__Brief__. Reproduce exactly, and only, the lines below from the one containing "C202: 2.2uF (+5V, RC) -> none" through the one containing "D7: zener 5.1V (A N4, K N11) -> none".

__Edit difference data__.

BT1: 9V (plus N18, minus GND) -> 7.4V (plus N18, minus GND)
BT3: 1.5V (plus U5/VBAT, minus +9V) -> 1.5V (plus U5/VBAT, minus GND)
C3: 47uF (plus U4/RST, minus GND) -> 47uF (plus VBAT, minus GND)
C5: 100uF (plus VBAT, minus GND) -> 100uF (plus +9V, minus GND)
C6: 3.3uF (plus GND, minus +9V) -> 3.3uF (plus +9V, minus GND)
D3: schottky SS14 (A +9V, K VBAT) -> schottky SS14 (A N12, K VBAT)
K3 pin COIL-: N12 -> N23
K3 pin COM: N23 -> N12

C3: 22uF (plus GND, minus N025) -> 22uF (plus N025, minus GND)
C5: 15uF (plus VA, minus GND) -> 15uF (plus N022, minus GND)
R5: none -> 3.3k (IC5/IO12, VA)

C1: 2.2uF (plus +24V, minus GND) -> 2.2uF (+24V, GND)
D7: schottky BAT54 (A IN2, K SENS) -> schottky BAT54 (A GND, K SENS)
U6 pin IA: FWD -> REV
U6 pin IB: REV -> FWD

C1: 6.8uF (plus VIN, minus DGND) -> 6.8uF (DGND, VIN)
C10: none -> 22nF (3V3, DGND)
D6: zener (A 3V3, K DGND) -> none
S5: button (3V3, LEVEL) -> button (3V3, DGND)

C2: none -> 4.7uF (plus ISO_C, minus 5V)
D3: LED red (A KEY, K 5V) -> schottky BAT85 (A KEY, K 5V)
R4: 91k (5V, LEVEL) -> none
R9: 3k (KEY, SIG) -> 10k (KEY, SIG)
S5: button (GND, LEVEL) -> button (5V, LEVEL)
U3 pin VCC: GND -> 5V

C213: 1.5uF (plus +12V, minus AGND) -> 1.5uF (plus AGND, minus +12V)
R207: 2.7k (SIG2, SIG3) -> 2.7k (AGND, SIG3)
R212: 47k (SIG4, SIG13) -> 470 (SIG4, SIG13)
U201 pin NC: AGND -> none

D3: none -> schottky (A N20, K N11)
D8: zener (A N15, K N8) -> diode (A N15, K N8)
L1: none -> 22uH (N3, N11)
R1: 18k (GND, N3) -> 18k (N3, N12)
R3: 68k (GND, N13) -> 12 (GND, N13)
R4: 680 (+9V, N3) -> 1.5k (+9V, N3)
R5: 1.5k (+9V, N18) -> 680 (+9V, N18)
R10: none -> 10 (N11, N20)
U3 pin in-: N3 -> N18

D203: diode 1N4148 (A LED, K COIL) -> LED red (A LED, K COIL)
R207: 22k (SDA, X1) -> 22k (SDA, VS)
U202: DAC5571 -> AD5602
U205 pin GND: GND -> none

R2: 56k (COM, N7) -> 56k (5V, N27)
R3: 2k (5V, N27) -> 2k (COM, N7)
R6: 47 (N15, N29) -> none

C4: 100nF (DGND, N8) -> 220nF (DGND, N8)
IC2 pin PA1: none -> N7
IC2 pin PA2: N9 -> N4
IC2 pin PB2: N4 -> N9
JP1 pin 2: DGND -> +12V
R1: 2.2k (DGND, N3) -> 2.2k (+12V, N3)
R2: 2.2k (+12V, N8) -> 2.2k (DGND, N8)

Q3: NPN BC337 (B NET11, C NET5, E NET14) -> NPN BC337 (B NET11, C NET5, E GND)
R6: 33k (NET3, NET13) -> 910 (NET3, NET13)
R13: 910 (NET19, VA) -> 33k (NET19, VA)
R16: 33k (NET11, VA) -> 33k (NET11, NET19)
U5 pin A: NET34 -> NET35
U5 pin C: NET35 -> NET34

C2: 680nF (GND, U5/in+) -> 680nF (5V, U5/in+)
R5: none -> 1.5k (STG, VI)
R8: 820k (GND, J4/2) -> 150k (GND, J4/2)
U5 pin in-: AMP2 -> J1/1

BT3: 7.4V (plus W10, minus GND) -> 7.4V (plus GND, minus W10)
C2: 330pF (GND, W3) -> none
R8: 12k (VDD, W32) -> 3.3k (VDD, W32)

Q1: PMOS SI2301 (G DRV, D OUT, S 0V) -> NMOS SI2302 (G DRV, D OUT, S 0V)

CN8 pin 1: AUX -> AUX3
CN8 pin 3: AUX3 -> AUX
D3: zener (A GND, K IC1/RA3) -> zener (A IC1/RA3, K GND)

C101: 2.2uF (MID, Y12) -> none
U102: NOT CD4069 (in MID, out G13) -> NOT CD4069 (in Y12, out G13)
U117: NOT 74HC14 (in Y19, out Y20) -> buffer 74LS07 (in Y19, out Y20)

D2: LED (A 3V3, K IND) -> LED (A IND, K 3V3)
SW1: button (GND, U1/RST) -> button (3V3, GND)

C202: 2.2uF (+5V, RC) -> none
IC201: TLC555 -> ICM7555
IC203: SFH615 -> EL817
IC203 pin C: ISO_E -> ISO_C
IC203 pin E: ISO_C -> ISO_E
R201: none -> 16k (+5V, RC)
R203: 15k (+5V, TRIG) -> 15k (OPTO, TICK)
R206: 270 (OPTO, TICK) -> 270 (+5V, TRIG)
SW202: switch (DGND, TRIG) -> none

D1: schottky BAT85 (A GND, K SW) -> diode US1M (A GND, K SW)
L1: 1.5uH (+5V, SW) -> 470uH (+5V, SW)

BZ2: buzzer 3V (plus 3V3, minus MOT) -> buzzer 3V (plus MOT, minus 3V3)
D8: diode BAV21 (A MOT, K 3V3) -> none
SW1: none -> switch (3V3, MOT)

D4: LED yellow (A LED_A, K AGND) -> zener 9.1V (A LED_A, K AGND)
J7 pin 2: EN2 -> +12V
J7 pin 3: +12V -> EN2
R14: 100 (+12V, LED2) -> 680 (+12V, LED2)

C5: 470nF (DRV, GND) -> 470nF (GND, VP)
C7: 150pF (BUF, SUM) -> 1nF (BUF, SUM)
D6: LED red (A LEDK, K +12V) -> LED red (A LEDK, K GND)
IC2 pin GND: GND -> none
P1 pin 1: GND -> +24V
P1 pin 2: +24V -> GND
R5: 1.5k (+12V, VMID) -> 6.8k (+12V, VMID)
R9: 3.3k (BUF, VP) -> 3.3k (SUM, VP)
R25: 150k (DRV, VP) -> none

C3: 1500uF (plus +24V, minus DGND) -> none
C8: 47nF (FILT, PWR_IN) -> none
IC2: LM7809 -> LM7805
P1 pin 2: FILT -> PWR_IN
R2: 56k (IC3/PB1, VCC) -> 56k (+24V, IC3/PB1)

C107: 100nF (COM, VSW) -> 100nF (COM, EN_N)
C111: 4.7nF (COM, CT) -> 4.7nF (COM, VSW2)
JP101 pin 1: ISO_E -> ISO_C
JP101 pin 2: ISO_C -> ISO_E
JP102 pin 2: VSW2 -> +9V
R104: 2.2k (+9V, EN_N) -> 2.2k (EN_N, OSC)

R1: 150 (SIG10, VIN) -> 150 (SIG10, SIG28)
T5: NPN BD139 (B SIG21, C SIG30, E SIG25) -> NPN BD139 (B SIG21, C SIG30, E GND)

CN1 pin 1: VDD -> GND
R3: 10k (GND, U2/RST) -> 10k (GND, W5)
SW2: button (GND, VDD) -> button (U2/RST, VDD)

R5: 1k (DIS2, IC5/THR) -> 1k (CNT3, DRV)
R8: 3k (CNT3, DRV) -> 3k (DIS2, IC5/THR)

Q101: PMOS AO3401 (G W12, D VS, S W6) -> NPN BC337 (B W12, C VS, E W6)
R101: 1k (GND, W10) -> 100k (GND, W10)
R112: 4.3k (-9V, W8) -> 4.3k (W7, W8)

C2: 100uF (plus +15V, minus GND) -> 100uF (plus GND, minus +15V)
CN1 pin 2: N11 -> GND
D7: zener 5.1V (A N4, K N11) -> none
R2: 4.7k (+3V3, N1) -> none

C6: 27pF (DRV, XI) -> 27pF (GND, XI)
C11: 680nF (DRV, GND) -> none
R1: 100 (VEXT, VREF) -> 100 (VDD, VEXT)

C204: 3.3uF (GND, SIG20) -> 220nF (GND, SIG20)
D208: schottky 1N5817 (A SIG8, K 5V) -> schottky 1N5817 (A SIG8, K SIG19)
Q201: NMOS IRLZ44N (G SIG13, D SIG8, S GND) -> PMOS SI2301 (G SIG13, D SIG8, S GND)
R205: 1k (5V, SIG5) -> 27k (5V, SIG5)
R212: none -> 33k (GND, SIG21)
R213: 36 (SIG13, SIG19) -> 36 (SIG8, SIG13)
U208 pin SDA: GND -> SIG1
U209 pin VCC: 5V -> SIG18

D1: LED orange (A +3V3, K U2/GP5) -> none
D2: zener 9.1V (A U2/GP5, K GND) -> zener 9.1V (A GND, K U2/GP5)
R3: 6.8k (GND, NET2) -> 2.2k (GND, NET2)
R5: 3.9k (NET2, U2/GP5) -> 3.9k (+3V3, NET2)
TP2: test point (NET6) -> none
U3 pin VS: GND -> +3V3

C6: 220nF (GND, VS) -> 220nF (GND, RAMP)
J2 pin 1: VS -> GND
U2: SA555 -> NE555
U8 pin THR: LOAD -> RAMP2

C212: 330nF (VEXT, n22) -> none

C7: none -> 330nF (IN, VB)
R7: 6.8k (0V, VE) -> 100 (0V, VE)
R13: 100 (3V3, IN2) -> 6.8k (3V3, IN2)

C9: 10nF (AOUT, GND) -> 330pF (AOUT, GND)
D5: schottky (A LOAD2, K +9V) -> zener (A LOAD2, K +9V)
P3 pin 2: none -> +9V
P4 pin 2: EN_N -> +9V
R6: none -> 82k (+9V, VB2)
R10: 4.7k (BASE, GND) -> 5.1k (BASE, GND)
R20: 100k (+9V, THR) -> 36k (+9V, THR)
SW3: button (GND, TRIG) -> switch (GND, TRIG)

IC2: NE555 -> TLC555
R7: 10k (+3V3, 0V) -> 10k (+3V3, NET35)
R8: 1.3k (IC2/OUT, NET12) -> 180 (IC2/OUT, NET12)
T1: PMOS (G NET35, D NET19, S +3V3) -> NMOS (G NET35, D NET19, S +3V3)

__Exercise result__.
C202: 2.2uF (+5V, RC) -> none
IC201: TLC555 -> ICM7555
IC203: SFH615 -> EL817
IC203 pin C: ISO_E -> ISO_C
IC203 pin E: ISO_C -> ISO_E
R201: none -> 16k (+5V, RC)
R203: 15k (+5V, TRIG) -> 15k (OPTO, TICK)
R206: 270 (OPTO, TICK) -> 270 (+5V, TRIG)
SW202: switch (DGND, TRIG) -> none

D1: schottky BAT85 (A GND, K SW) -> diode US1M (A GND, K SW)
L1: 1.5uH (+5V, SW) -> 470uH (+5V, SW)

BZ2: buzzer 3V (plus 3V3, minus MOT) -> buzzer 3V (plus MOT, minus 3V3)
D8: diode BAV21 (A MOT, K 3V3) -> none
SW1: none -> switch (3V3, MOT)

D4: LED yellow (A LED_A, K AGND) -> zener 9.1V (A LED_A, K AGND)
J7 pin 2: EN2 -> +12V
J7 pin 3: +12V -> EN2
R14: 100 (+12V, LED2) -> 680 (+12V, LED2)

C5: 470nF (DRV, GND) -> 470nF (GND, VP)
C7: 150pF (BUF, SUM) -> 1nF (BUF, SUM)
D6: LED red (A LEDK, K +12V) -> LED red (A LEDK, K GND)
IC2 pin GND: GND -> none
P1 pin 1: GND -> +24V
P1 pin 2: +24V -> GND
R5: 1.5k (+12V, VMID) -> 6.8k (+12V, VMID)
R9: 3.3k (BUF, VP) -> 3.3k (SUM, VP)
R25: 150k (DRV, VP) -> none

C3: 1500uF (plus +24V, minus DGND) -> none
C8: 47nF (FILT, PWR_IN) -> none
IC2: LM7809 -> LM7805
P1 pin 2: FILT -> PWR_IN
R2: 56k (IC3/PB1, VCC) -> 56k (+24V, IC3/PB1)

C107: 100nF (COM, VSW) -> 100nF (COM, EN_N)
C111: 4.7nF (COM, CT) -> 4.7nF (COM, VSW2)
JP101 pin 1: ISO_E -> ISO_C
JP101 pin 2: ISO_C -> ISO_E
JP102 pin 2: VSW2 -> +9V
R104: 2.2k (+9V, EN_N) -> 2.2k (EN_N, OSC)

R1: 150 (SIG10, VIN) -> 150 (SIG10, SIG28)
T5: NPN BD139 (B SIG21, C SIG30, E SIG25) -> NPN BD139 (B SIG21, C SIG30, E GND)

CN1 pin 1: VDD -> GND
R3: 10k (GND, U2/RST) -> 10k (GND, W5)
SW2: button (GND, VDD) -> button (U2/RST, VDD)

R5: 1k (DIS2, IC5/THR) -> 1k (CNT3, DRV)
R8: 3k (CNT3, DRV) -> 3k (DIS2, IC5/THR)

Q101: PMOS AO3401 (G W12, D VS, S W6) -> NPN BC337 (B W12, C VS, E W6)
R101: 1k (GND, W10) -> 100k (GND, W10)
R112: 4.3k (-9V, W8) -> 4.3k (W7, W8)

C2: 100uF (plus +15V, minus GND) -> 100uF (plus GND, minus +15V)
CN1 pin 2: N11 -> GND
D7: zener 5.1V (A N4, K N11) -> none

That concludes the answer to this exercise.